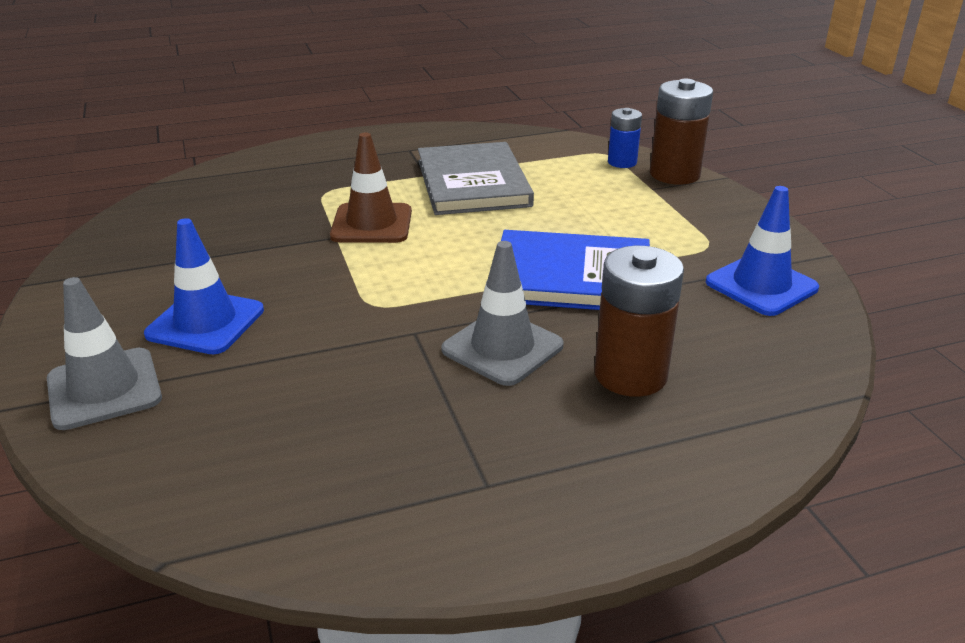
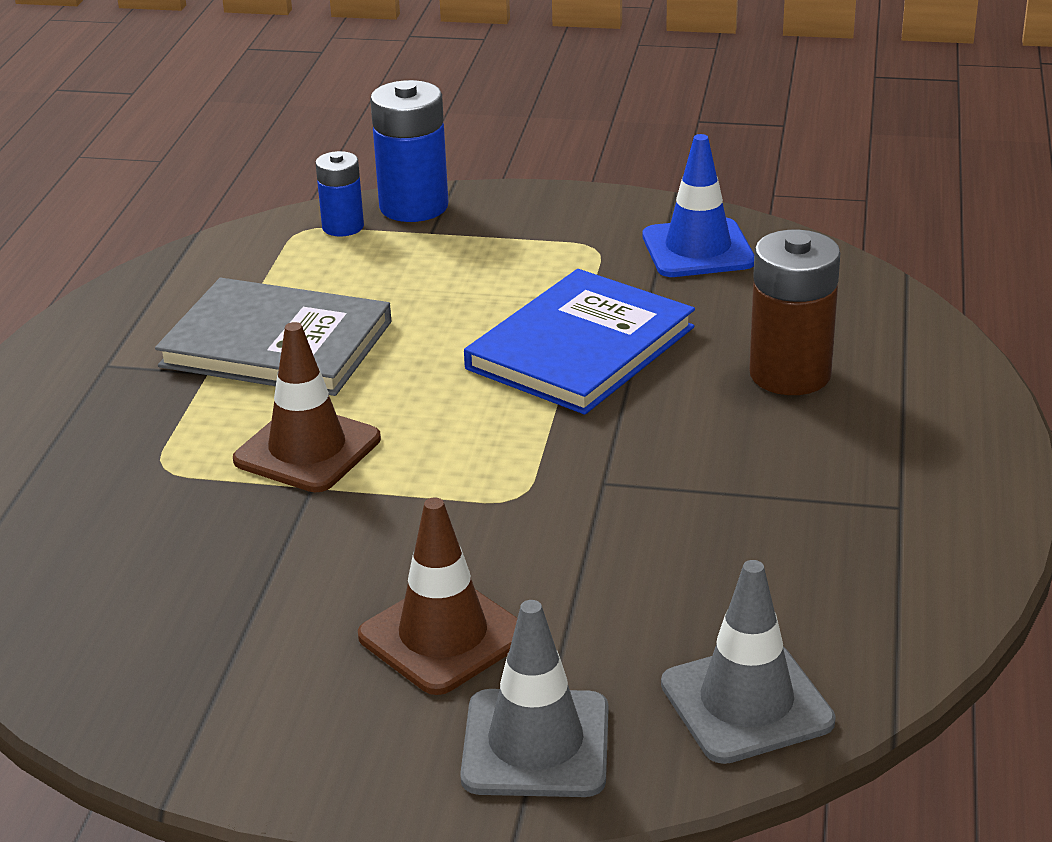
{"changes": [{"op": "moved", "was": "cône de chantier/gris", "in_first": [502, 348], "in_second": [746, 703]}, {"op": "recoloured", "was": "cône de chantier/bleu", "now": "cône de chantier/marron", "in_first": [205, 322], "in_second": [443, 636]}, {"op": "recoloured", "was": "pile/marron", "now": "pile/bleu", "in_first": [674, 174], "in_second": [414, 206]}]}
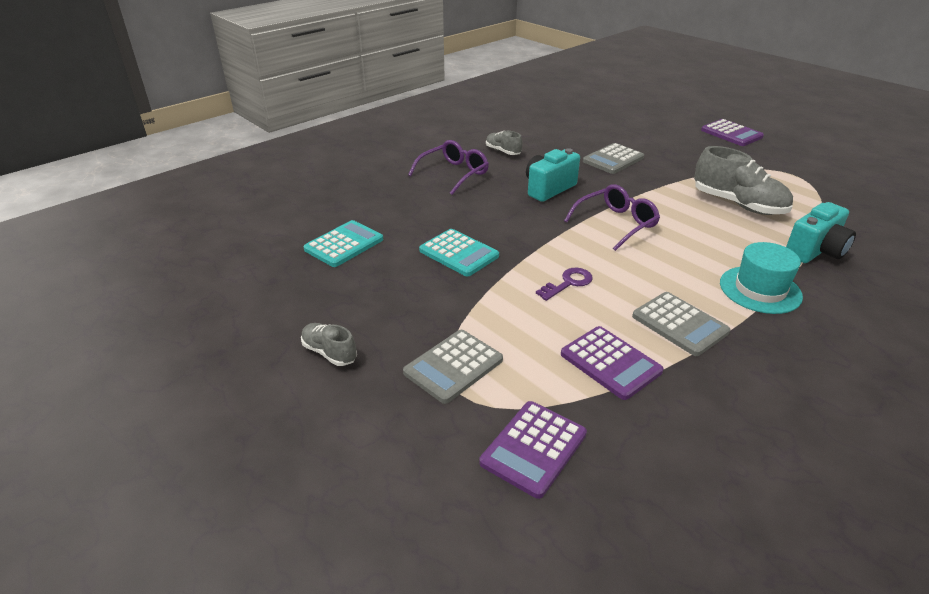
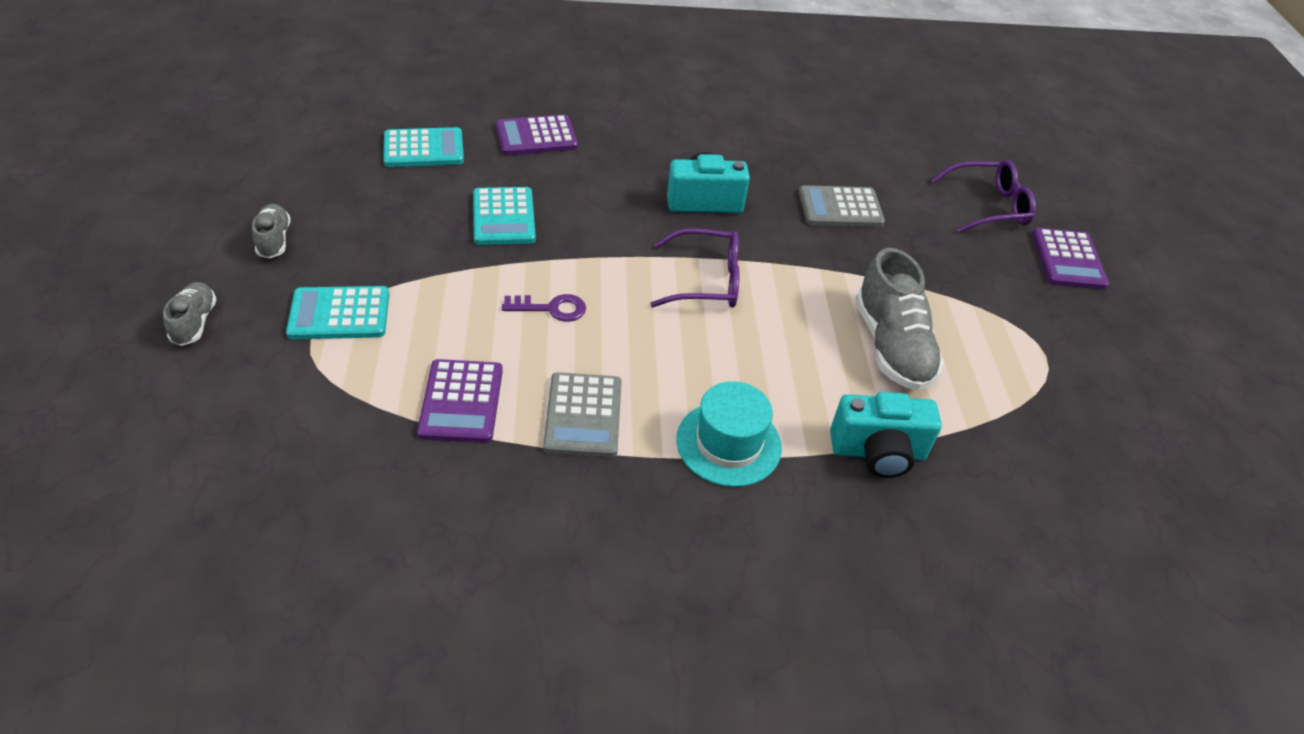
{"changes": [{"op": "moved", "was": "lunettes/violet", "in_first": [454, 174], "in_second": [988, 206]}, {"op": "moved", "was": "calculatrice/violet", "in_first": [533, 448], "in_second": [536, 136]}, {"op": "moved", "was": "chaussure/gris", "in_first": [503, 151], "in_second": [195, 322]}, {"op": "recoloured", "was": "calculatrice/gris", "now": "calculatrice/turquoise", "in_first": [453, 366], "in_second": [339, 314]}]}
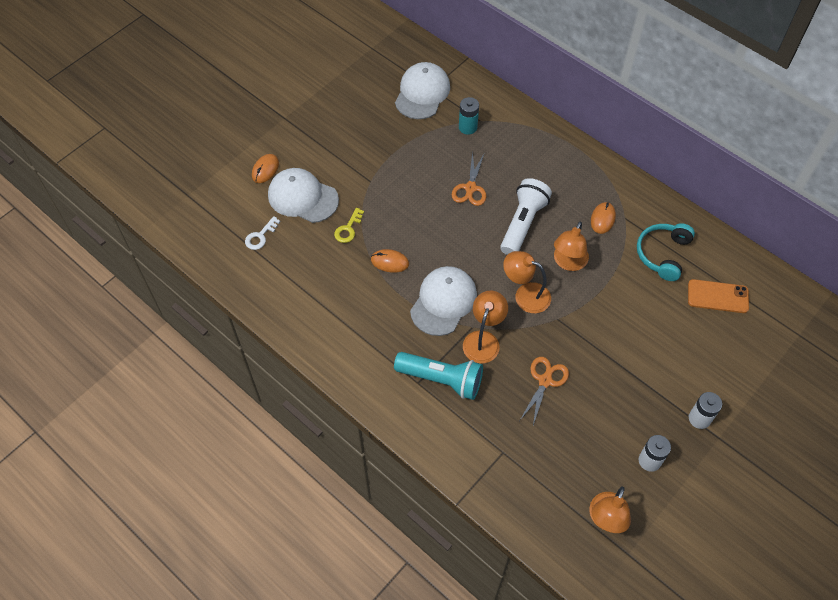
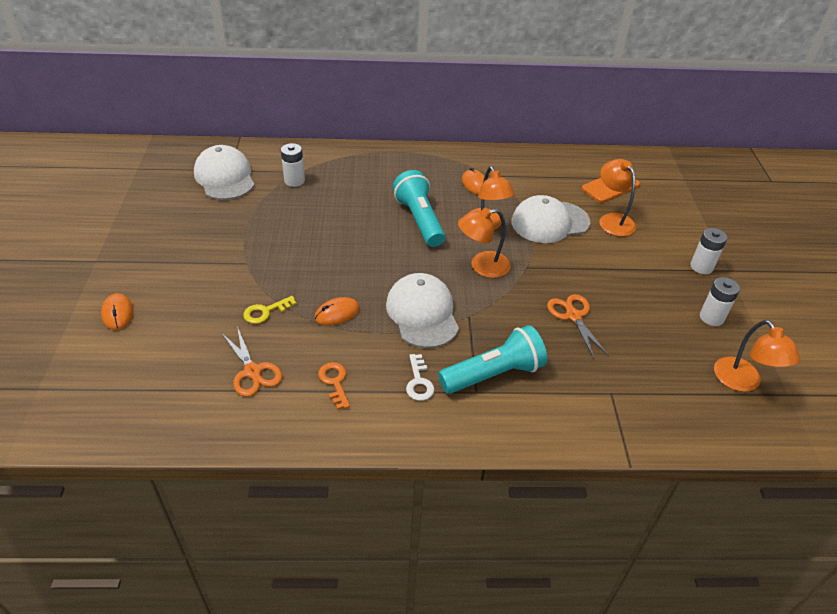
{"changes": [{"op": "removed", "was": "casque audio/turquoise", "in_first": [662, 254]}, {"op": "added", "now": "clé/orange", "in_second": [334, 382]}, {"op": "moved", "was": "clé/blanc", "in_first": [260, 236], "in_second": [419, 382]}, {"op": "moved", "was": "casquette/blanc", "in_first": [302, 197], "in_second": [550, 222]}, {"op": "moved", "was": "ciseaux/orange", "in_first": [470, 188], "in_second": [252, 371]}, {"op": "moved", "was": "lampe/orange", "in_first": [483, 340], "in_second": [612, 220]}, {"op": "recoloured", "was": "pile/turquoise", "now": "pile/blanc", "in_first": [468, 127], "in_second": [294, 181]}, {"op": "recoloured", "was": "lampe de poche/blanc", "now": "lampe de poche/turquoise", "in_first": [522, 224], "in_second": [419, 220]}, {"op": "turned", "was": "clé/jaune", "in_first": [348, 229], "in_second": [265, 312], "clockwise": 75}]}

* _What to work on_: Repeat the whole of the material above exactly, but keep the pictures out.

* _Completed exercise_:
{"changes": [{"op": "moved", "was": "cône de chantier/gris", "in_first": [502, 348], "in_second": [746, 703]}, {"op": "recoloured", "was": "cône de chantier/bleu", "now": "cône de chantier/marron", "in_first": [205, 322], "in_second": [443, 636]}, {"op": "recoloured", "was": "pile/marron", "now": "pile/bleu", "in_first": [674, 174], "in_second": [414, 206]}]}
{"changes": [{"op": "moved", "was": "lunettes/violet", "in_first": [454, 174], "in_second": [988, 206]}, {"op": "moved", "was": "calculatrice/violet", "in_first": [533, 448], "in_second": [536, 136]}, {"op": "moved", "was": "chaussure/gris", "in_first": [503, 151], "in_second": [195, 322]}, {"op": "recoloured", "was": "calculatrice/gris", "now": "calculatrice/turquoise", "in_first": [453, 366], "in_second": [339, 314]}]}
{"changes": [{"op": "removed", "was": "casque audio/turquoise", "in_first": [662, 254]}, {"op": "added", "now": "clé/orange", "in_second": [334, 382]}, {"op": "moved", "was": "clé/blanc", "in_first": [260, 236], "in_second": [419, 382]}, {"op": "moved", "was": "casquette/blanc", "in_first": [302, 197], "in_second": [550, 222]}, {"op": "moved", "was": "ciseaux/orange", "in_first": [470, 188], "in_second": [252, 371]}, {"op": "moved", "was": "lampe/orange", "in_first": [483, 340], "in_second": [612, 220]}, {"op": "recoloured", "was": "pile/turquoise", "now": "pile/blanc", "in_first": [468, 127], "in_second": [294, 181]}, {"op": "recoloured", "was": "lampe de poche/blanc", "now": "lampe de poche/turquoise", "in_first": [522, 224], "in_second": [419, 220]}, {"op": "turned", "was": "clé/jaune", "in_first": [348, 229], "in_second": [265, 312], "clockwise": 75}]}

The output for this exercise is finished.